:: Task prompt ::
Tell how many lines of the entries below include the string "padlock". Respond with the number alone.

:: Exercise input ::
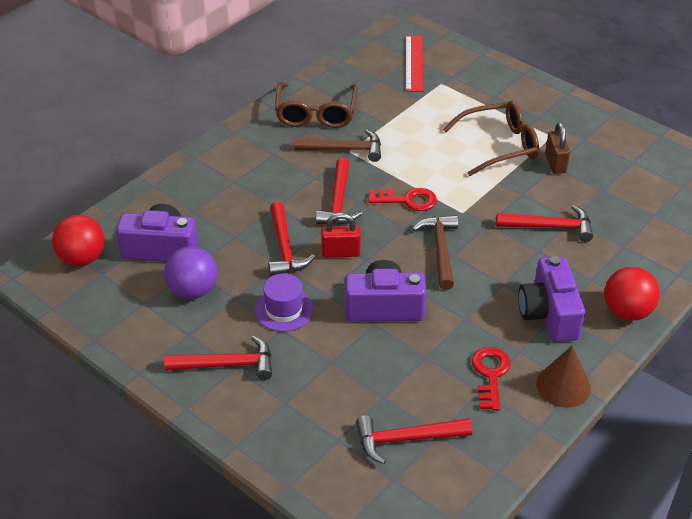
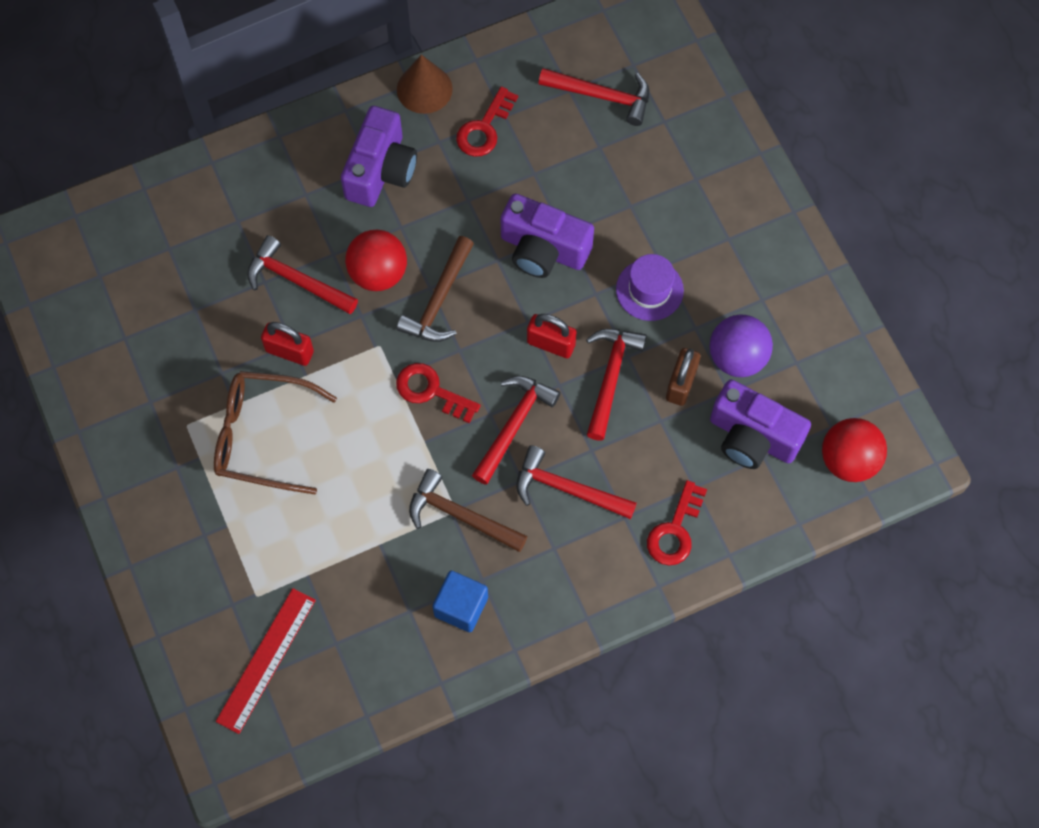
camera: 155 degrees left, 25 degrees up
(196, 185) = (675, 530): none -> red key
(226, 364) = (736, 245): red hammer -> red hammer (567, 489)
(316, 113) = (461, 607): brown glasses -> blue cube
(520, 189) = (289, 351): none -> red padlock
(555, 163) = (217, 376): brown padlock -> brown padlock (681, 384)
(627, 312) = (301, 141): red ball -> red ball (378, 273)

:: Answer to this exercise ::
2